** What is expected **
Update the rows below by changing every "Choices" to "Options" and leaving everything else as it is. Omit the pictures from your answer.

>> start Material for this task

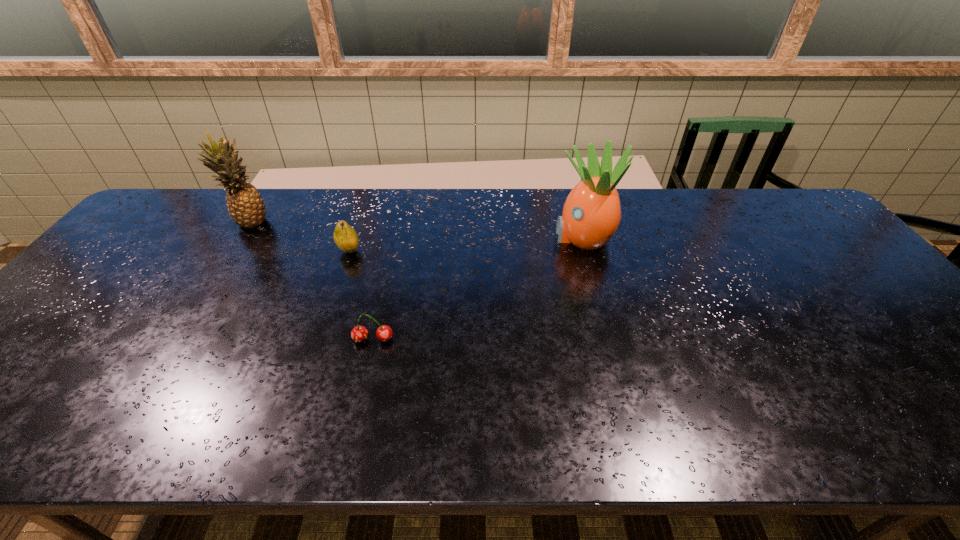
What are the coordinates of `the right pineapple` in the screenshot? It's located at (591, 214).

Find the location of `the left pineapple`. the left pineapple is located at coordinates (246, 207).

You are a GUI agent. You are given a task and a screenshot of the screen. Output one action in this format:
    pyautogui.click(x=<x>, y=<y>)
    Task: Click on the second object from left to right
    
    Given the screenshot: What is the action you would take?
    pyautogui.click(x=346, y=238)

Where is `the third tallest object`? the third tallest object is located at coordinates (346, 238).

Where is `the second object from right to left`? The height and width of the screenshot is (540, 960). the second object from right to left is located at coordinates (359, 333).

You are a GUI agent. You are given a task and a screenshot of the screen. Output one action in this format:
    pyautogui.click(x=<x>, y=<y>)
    Task: Click on the cherry
    The height and width of the screenshot is (540, 960).
    Given the screenshot: What is the action you would take?
    (359, 333)

Identify the location of vacant space situated at the entrance of the rightmost object. This screenshot has height=540, width=960. (529, 237).

Image resolution: width=960 pixels, height=540 pixels. What are the coordinates of `vacant region located 0.090m at the entrance of the rightmost object` in the screenshot? It's located at (522, 237).

Where is `free space located 0.310m at the entrance of the rightmost object`? This screenshot has width=960, height=540. free space located 0.310m at the entrance of the rightmost object is located at coordinates (451, 237).

Where is `vacant space situated on the front of the leftmost object`? The height and width of the screenshot is (540, 960). vacant space situated on the front of the leftmost object is located at coordinates (209, 286).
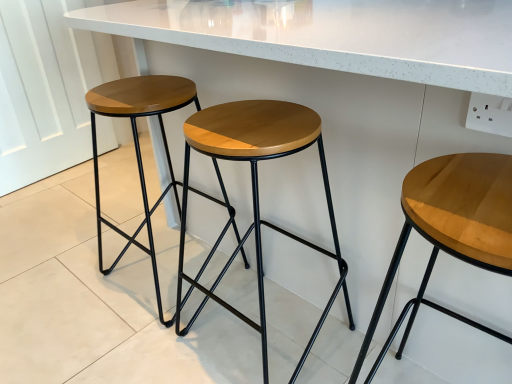
The image size is (512, 384). What are the coordinates of `vacant area in front of wooden seat at center, placed as the 3th stool when sorted from right to left` in the screenshot? It's located at (129, 346).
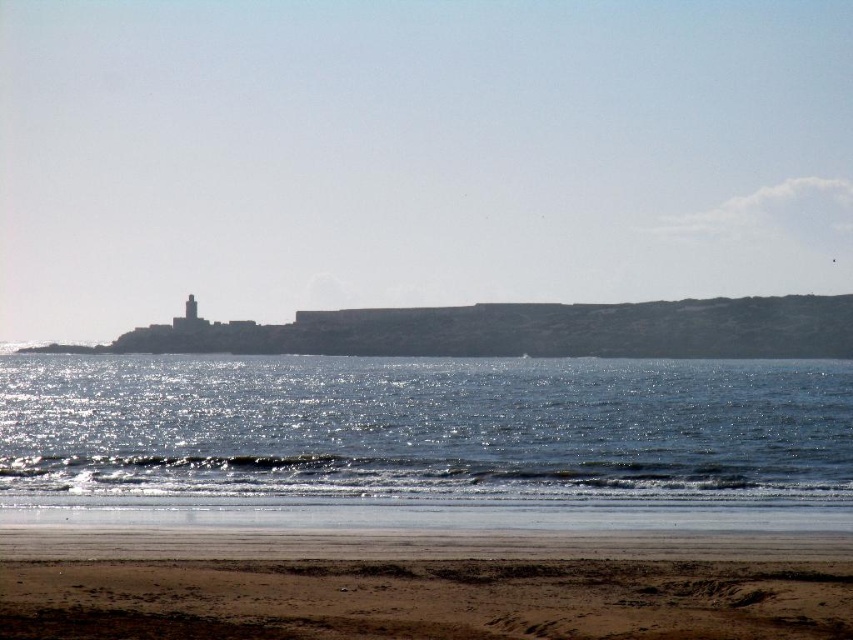
Does glistening water at lower center come in front of brown sandy beach at lower center?

No, it is behind brown sandy beach at lower center.

In the scene shown: Is glistening water at lower center taller than brown sandy beach at lower center?

Indeed, glistening water at lower center has a greater height compared to brown sandy beach at lower center.

Who is more forward, (x=444, y=429) or (x=480, y=572)?

Point (x=480, y=572) is more forward.

Where is `glistening water at lower center`? glistening water at lower center is located at coordinates (426, 428).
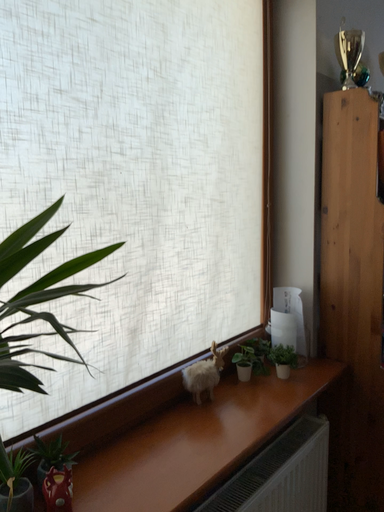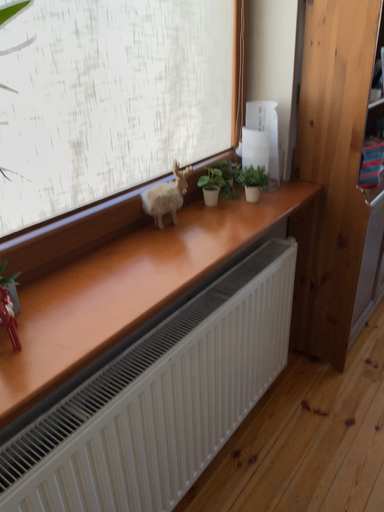
Question: How did the camera likely rotate when shooting the video?

Choices:
 (A) rotated upward
 (B) rotated downward

Answer: (B)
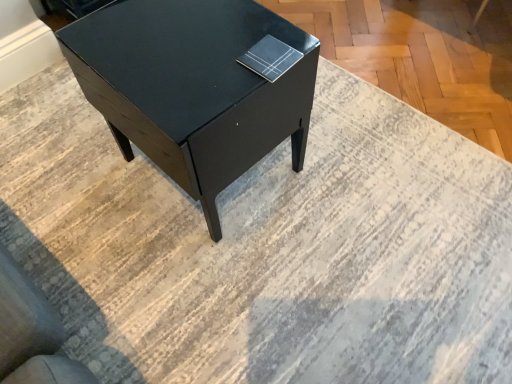
Locate an element on the screen. vacant space behind matte black book at upper right is located at coordinates (246, 25).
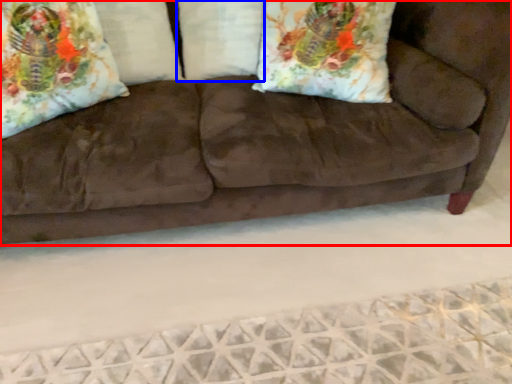
Question: Which object appears farthest to the camera in this image, studio couch (highlighted by a red box) or pillow (highlighted by a blue box)?

Choices:
 (A) studio couch
 (B) pillow

Answer: (B)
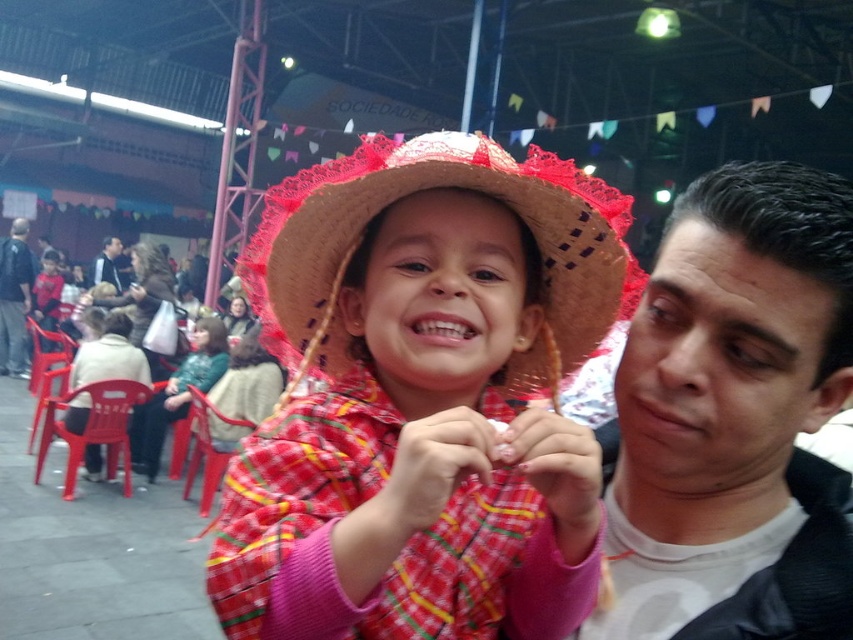
Question: Which is farther from the dark blue jeans at left?

Choices:
 (A) straw hat at center
 (B) smooth black jacket at right

Answer: (B)

Question: Is smooth black jacket at right to the right of dark blue jeans at left from the viewer's perspective?

Choices:
 (A) no
 (B) yes

Answer: (B)

Question: Among these points, which one is farthest from the camera?

Choices:
 (A) (109, 246)
 (B) (9, 323)
 (C) (793, 540)
 (D) (614, 305)

Answer: (A)

Question: Does smooth black jacket at right appear on the left side of dark blue jeans at left?

Choices:
 (A) no
 (B) yes

Answer: (A)

Question: Which of the following is the closest to the observer?

Choices:
 (A) straw hat at center
 (B) dark gray fabric jacket at upper center
 (C) smooth black jacket at right

Answer: (C)

Question: Does straw hat at center have a smaller size compared to dark gray fabric jacket at upper center?

Choices:
 (A) no
 (B) yes

Answer: (B)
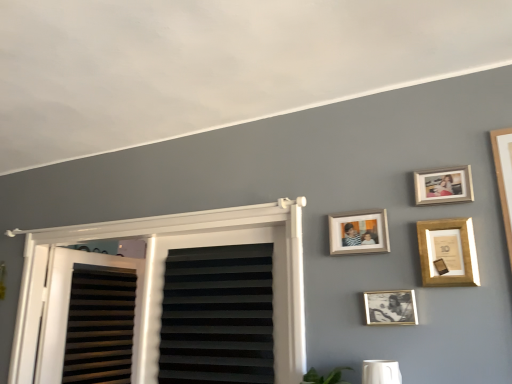
Question: Would you say wooden photo frame at upper center, the 2th picture frame from the top, is to the left or to the right of wooden photo frame at upper right, the fourth picture frame positioned from the bottom, in the picture?

Choices:
 (A) right
 (B) left

Answer: (B)

Question: Is wooden photo frame at upper center, the 3th picture frame in the bottom-to-top sequence, wider or thinner than wooden photo frame at upper right, arranged as the first picture frame when viewed from the top?

Choices:
 (A) wide
 (B) thin

Answer: (A)

Question: Considering the real-world distances, which object is closest to the white plastic window at upper left?

Choices:
 (A) wooden photo frame at upper right, the fourth picture frame positioned from the bottom
 (B) black/gold photo frame at center, the fourth picture frame in the top-to-bottom sequence
 (C) wooden picture frame at upper right, which is counted as the 2th picture frame, starting from the bottom
 (D) wooden photo frame at upper center, the 2th picture frame from the top

Answer: (D)

Question: Which object is positioned closest to the black/gold photo frame at center, the fourth picture frame in the top-to-bottom sequence?

Choices:
 (A) wooden photo frame at upper right, arranged as the first picture frame when viewed from the top
 (B) white plastic window at upper left
 (C) wooden picture frame at upper right, the third picture frame from the top
 (D) wooden photo frame at upper center, the 2th picture frame from the top

Answer: (C)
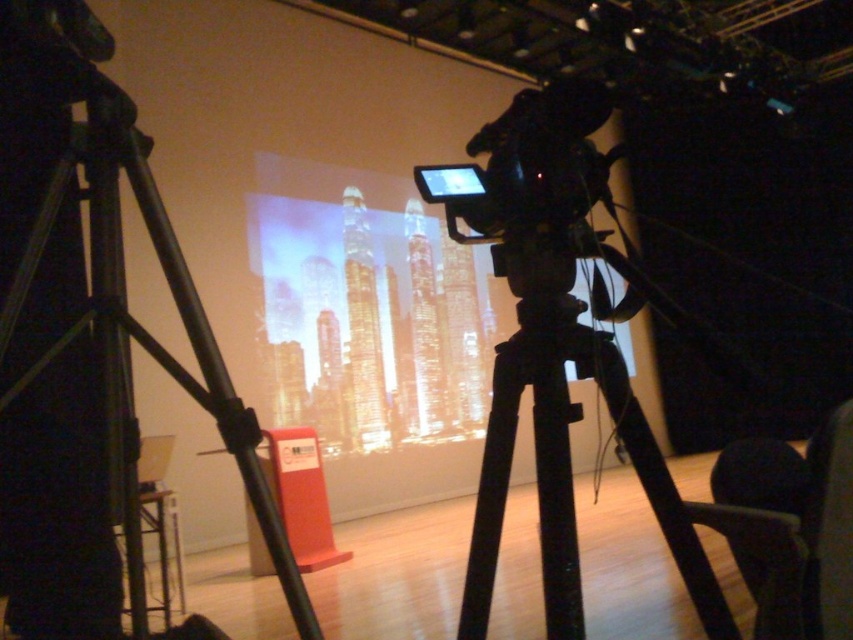
Who is more distant from viewer, (578,605) or (503,161)?

The point (503,161) is more distant.

Does black matte tripod at center lie behind black plastic camera at center?

No, it is in front of black plastic camera at center.

Does point (531, 296) come closer to viewer compared to point (486, 221)?

Yes, point (531, 296) is closer to viewer.

Where is `black matte tripod at center`? This screenshot has height=640, width=853. black matte tripod at center is located at coordinates (566, 451).

Who is lower down, matte glass screen at center or black metal tripod at left?

Positioned lower is black metal tripod at left.

Between matte glass screen at center and black metal tripod at left, which one is positioned higher?

Positioned higher is matte glass screen at center.

What do you see at coordinates (375, 291) in the screenshot? This screenshot has width=853, height=640. I see `matte glass screen at center` at bounding box center [375, 291].

Locate an element on the screen. The image size is (853, 640). matte glass screen at center is located at coordinates (375, 291).

Does black metal tripod at left have a smaller size compared to black plastic camera at center?

Actually, black metal tripod at left might be larger than black plastic camera at center.

Is black metal tripod at left above black plastic camera at center?

No.

Is point (115, 218) positioned behind point (596, 106)?

Yes, it is.

The width and height of the screenshot is (853, 640). What are the coordinates of `black metal tripod at left` in the screenshot? It's located at (132, 317).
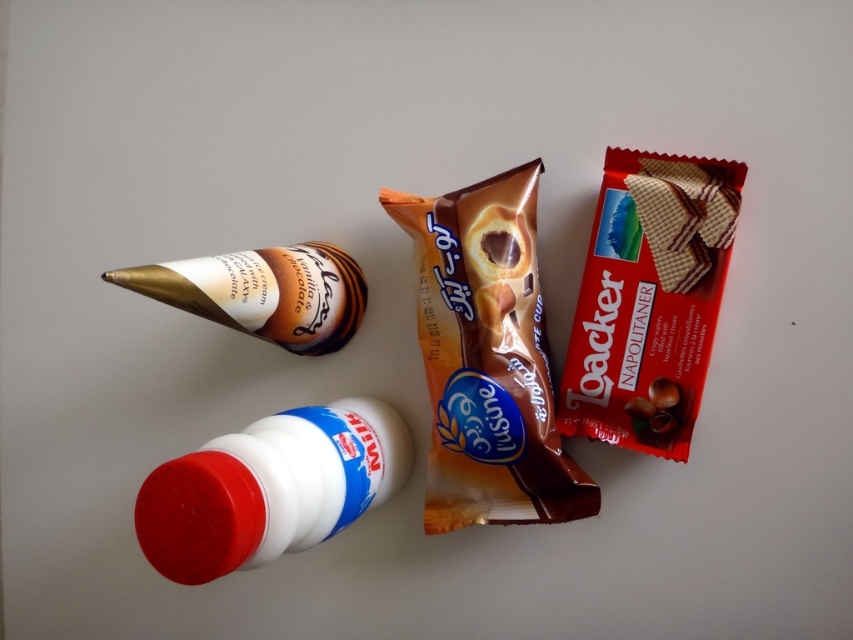
Question: Can you confirm if gold foil cone at left is thinner than matte chocolate wafer at center right?

Choices:
 (A) yes
 (B) no

Answer: (B)

Question: Which point is farther to the camera?

Choices:
 (A) matte brown coffee cup at center
 (B) matte chocolate wafer at center right
 (C) matte red wafer at right

Answer: (A)

Question: Which point is closer to the camera taking this photo?

Choices:
 (A) (660, 211)
 (B) (654, 237)
 (C) (456, 253)
 (D) (244, 291)

Answer: (D)

Question: Can you confirm if matte brown coffee cup at center is thinner than gold foil cone at left?

Choices:
 (A) no
 (B) yes

Answer: (B)

Question: Which point is closer to the camera taking this photo?

Choices:
 (A) (646, 192)
 (B) (496, 460)
 (C) (654, 250)

Answer: (B)

Question: In this image, where is gold foil cone at left located relative to matte chocolate wafer at center right?

Choices:
 (A) above
 (B) below

Answer: (B)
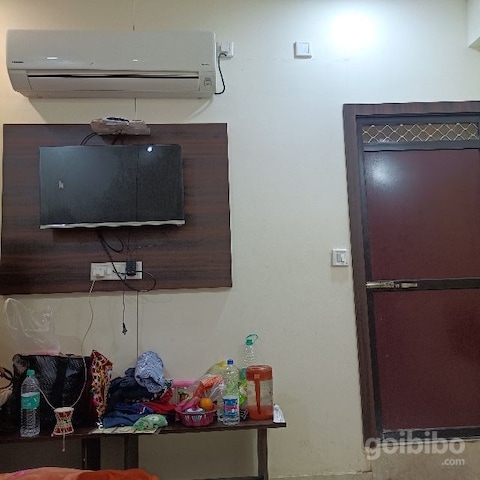
The image size is (480, 480). Find the location of `wall above window`. wall above window is located at coordinates (402, 59).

>> end Material for this task

** Result of the exercise **
What are the coordinates of `the right pineapple` in the screenshot? It's located at (591, 214).

Find the location of `the left pineapple`. the left pineapple is located at coordinates (246, 207).

You are a GUI agent. You are given a task and a screenshot of the screen. Output one action in this format:
    pyautogui.click(x=<x>, y=<y>)
    Task: Click on the second object from left to right
    
    Given the screenshot: What is the action you would take?
    pyautogui.click(x=346, y=238)

Where is `the third tallest object`? the third tallest object is located at coordinates (346, 238).

Where is `the second object from right to left`? The height and width of the screenshot is (540, 960). the second object from right to left is located at coordinates (359, 333).

You are a GUI agent. You are given a task and a screenshot of the screen. Output one action in this format:
    pyautogui.click(x=<x>, y=<y>)
    Task: Click on the cherry
    The height and width of the screenshot is (540, 960).
    Given the screenshot: What is the action you would take?
    (359, 333)

Identify the location of vacant space situated at the entrance of the rightmost object. This screenshot has height=540, width=960. (529, 237).

Image resolution: width=960 pixels, height=540 pixels. What are the coordinates of `vacant region located 0.090m at the entrance of the rightmost object` in the screenshot? It's located at (522, 237).

Where is `free space located 0.310m at the entrance of the rightmost object`? This screenshot has width=960, height=540. free space located 0.310m at the entrance of the rightmost object is located at coordinates (451, 237).

Where is `vacant space situated on the front of the leftmost object`? The height and width of the screenshot is (540, 960). vacant space situated on the front of the leftmost object is located at coordinates (209, 286).
The image size is (512, 384). What are the coordinates of `vacant area in front of wooden seat at center, placed as the 3th stool when sorted from right to left` in the screenshot? It's located at (129, 346).
Does glistening water at lower center come in front of brown sandy beach at lower center?

No, it is behind brown sandy beach at lower center.

In the scene shown: Is glistening water at lower center taller than brown sandy beach at lower center?

Indeed, glistening water at lower center has a greater height compared to brown sandy beach at lower center.

Who is more forward, (x=444, y=429) or (x=480, y=572)?

Point (x=480, y=572) is more forward.

Where is `glistening water at lower center`? glistening water at lower center is located at coordinates (426, 428).
Question: How did the camera likely rotate when shooting the video?

Options:
 (A) rotated upward
 (B) rotated downward

Answer: (B)
Locate an element on the screen. vacant space behind matte black book at upper right is located at coordinates (246, 25).
Question: Which object appears farthest to the camera in this image, studio couch (highlighted by a red box) or pillow (highlighted by a blue box)?

Options:
 (A) studio couch
 (B) pillow

Answer: (B)
Question: Which is farther from the dark blue jeans at left?

Options:
 (A) straw hat at center
 (B) smooth black jacket at right

Answer: (B)

Question: Is smooth black jacket at right to the right of dark blue jeans at left from the viewer's perspective?

Options:
 (A) no
 (B) yes

Answer: (B)

Question: Among these points, which one is farthest from the camera?

Options:
 (A) (109, 246)
 (B) (9, 323)
 (C) (793, 540)
 (D) (614, 305)

Answer: (A)

Question: Does smooth black jacket at right appear on the left side of dark blue jeans at left?

Options:
 (A) no
 (B) yes

Answer: (A)

Question: Which of the following is the closest to the observer?

Options:
 (A) straw hat at center
 (B) dark gray fabric jacket at upper center
 (C) smooth black jacket at right

Answer: (C)

Question: Does straw hat at center have a smaller size compared to dark gray fabric jacket at upper center?

Options:
 (A) no
 (B) yes

Answer: (B)
Question: Would you say wooden photo frame at upper center, the 2th picture frame from the top, is to the left or to the right of wooden photo frame at upper right, the fourth picture frame positioned from the bottom, in the picture?

Options:
 (A) right
 (B) left

Answer: (B)

Question: Is wooden photo frame at upper center, the 3th picture frame in the bottom-to-top sequence, wider or thinner than wooden photo frame at upper right, arranged as the first picture frame when viewed from the top?

Options:
 (A) wide
 (B) thin

Answer: (A)

Question: Considering the real-world distances, which object is closest to the white plastic window at upper left?

Options:
 (A) wooden photo frame at upper right, the fourth picture frame positioned from the bottom
 (B) black/gold photo frame at center, the fourth picture frame in the top-to-bottom sequence
 (C) wooden picture frame at upper right, which is counted as the 2th picture frame, starting from the bottom
 (D) wooden photo frame at upper center, the 2th picture frame from the top

Answer: (D)

Question: Which object is positioned closest to the black/gold photo frame at center, the fourth picture frame in the top-to-bottom sequence?

Options:
 (A) wooden photo frame at upper right, arranged as the first picture frame when viewed from the top
 (B) white plastic window at upper left
 (C) wooden picture frame at upper right, the third picture frame from the top
 (D) wooden photo frame at upper center, the 2th picture frame from the top

Answer: (C)
Who is more distant from viewer, (578,605) or (503,161)?

The point (503,161) is more distant.

Does black matte tripod at center lie behind black plastic camera at center?

No, it is in front of black plastic camera at center.

Does point (531, 296) come closer to viewer compared to point (486, 221)?

Yes, point (531, 296) is closer to viewer.

Where is `black matte tripod at center`? This screenshot has height=640, width=853. black matte tripod at center is located at coordinates (566, 451).

Who is lower down, matte glass screen at center or black metal tripod at left?

Positioned lower is black metal tripod at left.

Between matte glass screen at center and black metal tripod at left, which one is positioned higher?

Positioned higher is matte glass screen at center.

What do you see at coordinates (375, 291) in the screenshot? This screenshot has width=853, height=640. I see `matte glass screen at center` at bounding box center [375, 291].

Locate an element on the screen. The image size is (853, 640). matte glass screen at center is located at coordinates (375, 291).

Does black metal tripod at left have a smaller size compared to black plastic camera at center?

Actually, black metal tripod at left might be larger than black plastic camera at center.

Is black metal tripod at left above black plastic camera at center?

No.

Is point (115, 218) positioned behind point (596, 106)?

Yes, it is.

The width and height of the screenshot is (853, 640). What are the coordinates of `black metal tripod at left` in the screenshot? It's located at (132, 317).
Question: Can you confirm if gold foil cone at left is thinner than matte chocolate wafer at center right?

Options:
 (A) yes
 (B) no

Answer: (B)

Question: Which point is farther to the camera?

Options:
 (A) matte brown coffee cup at center
 (B) matte chocolate wafer at center right
 (C) matte red wafer at right

Answer: (A)

Question: Which point is closer to the camera taking this photo?

Options:
 (A) (660, 211)
 (B) (654, 237)
 (C) (456, 253)
 (D) (244, 291)

Answer: (D)

Question: Can you confirm if matte brown coffee cup at center is thinner than gold foil cone at left?

Options:
 (A) no
 (B) yes

Answer: (B)

Question: Which point is closer to the camera taking this photo?

Options:
 (A) (646, 192)
 (B) (496, 460)
 (C) (654, 250)

Answer: (B)

Question: In this image, where is gold foil cone at left located relative to matte chocolate wafer at center right?

Options:
 (A) above
 (B) below

Answer: (B)
The image size is (480, 480). Find the location of `wall above window`. wall above window is located at coordinates (402, 59).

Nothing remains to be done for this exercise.